Revision comparison data:
++++++++++++++++++++

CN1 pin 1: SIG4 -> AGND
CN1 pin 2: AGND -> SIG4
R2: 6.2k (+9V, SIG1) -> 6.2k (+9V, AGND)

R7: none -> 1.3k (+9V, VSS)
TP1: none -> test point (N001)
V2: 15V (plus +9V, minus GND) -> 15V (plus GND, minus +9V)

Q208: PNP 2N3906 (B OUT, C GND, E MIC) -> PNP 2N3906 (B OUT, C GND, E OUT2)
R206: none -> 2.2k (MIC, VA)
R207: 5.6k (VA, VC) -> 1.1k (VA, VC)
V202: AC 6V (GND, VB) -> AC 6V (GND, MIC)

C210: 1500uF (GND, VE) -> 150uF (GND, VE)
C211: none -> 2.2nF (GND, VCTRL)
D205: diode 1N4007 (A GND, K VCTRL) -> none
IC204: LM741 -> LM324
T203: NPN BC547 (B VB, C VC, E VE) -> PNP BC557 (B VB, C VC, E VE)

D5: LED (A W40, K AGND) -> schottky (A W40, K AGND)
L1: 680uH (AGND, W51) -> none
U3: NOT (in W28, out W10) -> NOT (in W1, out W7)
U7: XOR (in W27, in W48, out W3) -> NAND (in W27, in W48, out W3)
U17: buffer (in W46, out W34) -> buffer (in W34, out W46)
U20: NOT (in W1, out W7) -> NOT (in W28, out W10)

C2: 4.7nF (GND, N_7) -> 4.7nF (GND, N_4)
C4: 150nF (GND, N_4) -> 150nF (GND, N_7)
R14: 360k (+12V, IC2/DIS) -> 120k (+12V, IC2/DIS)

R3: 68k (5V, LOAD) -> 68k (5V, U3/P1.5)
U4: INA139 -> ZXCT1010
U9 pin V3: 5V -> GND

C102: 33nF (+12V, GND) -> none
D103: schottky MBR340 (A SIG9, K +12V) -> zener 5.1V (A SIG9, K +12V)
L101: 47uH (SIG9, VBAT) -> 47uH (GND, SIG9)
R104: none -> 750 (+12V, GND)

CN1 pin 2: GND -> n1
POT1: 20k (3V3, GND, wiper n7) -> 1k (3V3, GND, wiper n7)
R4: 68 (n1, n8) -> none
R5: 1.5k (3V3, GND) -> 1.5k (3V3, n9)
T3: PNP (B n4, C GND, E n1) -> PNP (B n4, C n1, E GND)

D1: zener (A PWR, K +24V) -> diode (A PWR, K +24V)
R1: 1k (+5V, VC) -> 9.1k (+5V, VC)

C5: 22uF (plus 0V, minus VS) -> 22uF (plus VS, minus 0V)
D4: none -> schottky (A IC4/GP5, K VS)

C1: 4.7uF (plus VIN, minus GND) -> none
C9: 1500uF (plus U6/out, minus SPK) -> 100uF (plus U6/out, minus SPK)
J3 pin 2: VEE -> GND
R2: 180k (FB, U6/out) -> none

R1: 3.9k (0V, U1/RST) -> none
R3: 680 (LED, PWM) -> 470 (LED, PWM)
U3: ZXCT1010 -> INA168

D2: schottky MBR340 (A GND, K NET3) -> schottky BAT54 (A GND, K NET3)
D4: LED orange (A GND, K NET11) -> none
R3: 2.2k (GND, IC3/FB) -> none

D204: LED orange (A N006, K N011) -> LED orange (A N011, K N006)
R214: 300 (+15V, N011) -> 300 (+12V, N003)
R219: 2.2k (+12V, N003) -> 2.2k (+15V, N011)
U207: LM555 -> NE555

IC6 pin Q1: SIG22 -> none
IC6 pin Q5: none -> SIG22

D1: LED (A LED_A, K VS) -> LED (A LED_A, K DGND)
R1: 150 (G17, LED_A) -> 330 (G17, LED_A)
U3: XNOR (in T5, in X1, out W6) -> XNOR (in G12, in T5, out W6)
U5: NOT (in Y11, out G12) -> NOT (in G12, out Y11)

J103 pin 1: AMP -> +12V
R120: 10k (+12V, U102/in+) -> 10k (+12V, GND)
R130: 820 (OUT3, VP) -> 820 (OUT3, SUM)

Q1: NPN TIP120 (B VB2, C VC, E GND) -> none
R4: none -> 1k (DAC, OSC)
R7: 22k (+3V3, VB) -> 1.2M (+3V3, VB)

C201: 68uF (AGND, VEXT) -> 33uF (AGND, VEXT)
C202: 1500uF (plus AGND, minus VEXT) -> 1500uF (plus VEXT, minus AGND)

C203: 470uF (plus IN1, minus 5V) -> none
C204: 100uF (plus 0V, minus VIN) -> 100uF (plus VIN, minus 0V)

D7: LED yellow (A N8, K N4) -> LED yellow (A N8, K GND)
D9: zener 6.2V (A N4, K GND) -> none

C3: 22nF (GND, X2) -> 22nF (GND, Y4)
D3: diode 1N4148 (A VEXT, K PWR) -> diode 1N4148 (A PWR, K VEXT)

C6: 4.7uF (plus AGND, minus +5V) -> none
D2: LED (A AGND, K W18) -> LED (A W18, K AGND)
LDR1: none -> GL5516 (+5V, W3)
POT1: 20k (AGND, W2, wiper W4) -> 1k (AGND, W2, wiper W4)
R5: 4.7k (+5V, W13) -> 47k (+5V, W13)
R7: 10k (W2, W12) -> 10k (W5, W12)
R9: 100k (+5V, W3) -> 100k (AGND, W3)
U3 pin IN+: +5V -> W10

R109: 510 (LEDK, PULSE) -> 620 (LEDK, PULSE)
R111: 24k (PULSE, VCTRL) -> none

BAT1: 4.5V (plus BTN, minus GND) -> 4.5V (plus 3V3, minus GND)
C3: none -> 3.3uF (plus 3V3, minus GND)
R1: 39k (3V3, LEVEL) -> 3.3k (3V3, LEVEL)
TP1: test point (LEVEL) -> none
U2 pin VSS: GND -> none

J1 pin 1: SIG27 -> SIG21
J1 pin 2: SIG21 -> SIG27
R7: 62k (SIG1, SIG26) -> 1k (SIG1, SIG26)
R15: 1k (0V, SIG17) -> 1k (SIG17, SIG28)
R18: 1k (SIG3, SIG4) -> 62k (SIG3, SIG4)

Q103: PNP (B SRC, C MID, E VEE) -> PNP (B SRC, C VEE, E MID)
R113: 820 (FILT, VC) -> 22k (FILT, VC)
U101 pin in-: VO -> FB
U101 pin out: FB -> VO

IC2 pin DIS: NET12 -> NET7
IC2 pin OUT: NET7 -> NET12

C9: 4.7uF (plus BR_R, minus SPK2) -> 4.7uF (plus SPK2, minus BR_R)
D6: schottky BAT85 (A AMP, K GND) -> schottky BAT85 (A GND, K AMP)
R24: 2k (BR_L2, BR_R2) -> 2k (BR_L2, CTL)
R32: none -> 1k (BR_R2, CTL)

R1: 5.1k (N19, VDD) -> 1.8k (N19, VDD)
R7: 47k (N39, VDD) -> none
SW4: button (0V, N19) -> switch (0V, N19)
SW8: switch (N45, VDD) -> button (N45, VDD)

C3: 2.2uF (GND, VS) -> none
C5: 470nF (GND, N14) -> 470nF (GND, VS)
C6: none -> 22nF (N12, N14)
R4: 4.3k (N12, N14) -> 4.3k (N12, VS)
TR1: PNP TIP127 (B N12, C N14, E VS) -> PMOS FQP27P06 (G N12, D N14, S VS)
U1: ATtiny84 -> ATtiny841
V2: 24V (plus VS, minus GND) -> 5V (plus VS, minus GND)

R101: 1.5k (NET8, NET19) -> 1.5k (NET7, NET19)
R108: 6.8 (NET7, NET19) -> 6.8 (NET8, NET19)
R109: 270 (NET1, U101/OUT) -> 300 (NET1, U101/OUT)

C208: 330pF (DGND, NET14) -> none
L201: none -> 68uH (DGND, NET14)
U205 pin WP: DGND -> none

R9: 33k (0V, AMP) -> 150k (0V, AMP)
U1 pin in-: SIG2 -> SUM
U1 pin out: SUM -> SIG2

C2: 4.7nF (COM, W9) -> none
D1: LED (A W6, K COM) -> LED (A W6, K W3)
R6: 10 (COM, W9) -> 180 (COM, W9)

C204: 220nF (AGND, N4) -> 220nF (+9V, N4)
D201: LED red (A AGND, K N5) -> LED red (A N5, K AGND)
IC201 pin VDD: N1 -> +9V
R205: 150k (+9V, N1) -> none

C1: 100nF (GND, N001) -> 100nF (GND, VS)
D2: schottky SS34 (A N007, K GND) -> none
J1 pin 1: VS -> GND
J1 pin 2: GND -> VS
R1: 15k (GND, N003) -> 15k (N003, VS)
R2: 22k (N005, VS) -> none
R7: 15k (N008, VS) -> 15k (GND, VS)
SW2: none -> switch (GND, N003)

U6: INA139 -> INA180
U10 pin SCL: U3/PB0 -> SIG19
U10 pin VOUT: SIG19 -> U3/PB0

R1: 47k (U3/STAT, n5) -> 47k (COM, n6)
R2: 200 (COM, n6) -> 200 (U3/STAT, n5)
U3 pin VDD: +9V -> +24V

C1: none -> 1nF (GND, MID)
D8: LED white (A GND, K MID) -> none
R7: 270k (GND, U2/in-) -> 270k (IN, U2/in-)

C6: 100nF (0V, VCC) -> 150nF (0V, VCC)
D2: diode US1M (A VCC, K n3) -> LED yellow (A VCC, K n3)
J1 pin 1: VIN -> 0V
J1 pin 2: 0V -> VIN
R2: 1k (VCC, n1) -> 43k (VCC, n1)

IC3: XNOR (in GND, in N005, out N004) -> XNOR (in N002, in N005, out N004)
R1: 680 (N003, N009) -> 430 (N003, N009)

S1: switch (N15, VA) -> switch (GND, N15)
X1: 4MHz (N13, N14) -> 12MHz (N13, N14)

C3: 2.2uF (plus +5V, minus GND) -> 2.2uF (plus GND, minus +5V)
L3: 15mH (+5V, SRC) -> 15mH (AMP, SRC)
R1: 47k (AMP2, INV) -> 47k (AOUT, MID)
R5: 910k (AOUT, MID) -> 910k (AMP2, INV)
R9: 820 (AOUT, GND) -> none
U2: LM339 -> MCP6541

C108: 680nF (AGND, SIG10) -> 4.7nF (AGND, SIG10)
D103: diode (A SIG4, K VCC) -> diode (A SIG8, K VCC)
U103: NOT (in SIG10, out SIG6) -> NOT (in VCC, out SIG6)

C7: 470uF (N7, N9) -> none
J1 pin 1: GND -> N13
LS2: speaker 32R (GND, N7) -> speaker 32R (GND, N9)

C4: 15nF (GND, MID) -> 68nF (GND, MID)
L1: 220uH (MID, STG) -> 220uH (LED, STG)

++++++++++++++++++++

Exercise requirements
Every line above that contains "diode" counts once. Give the number of those lines and nothing more.

Response
5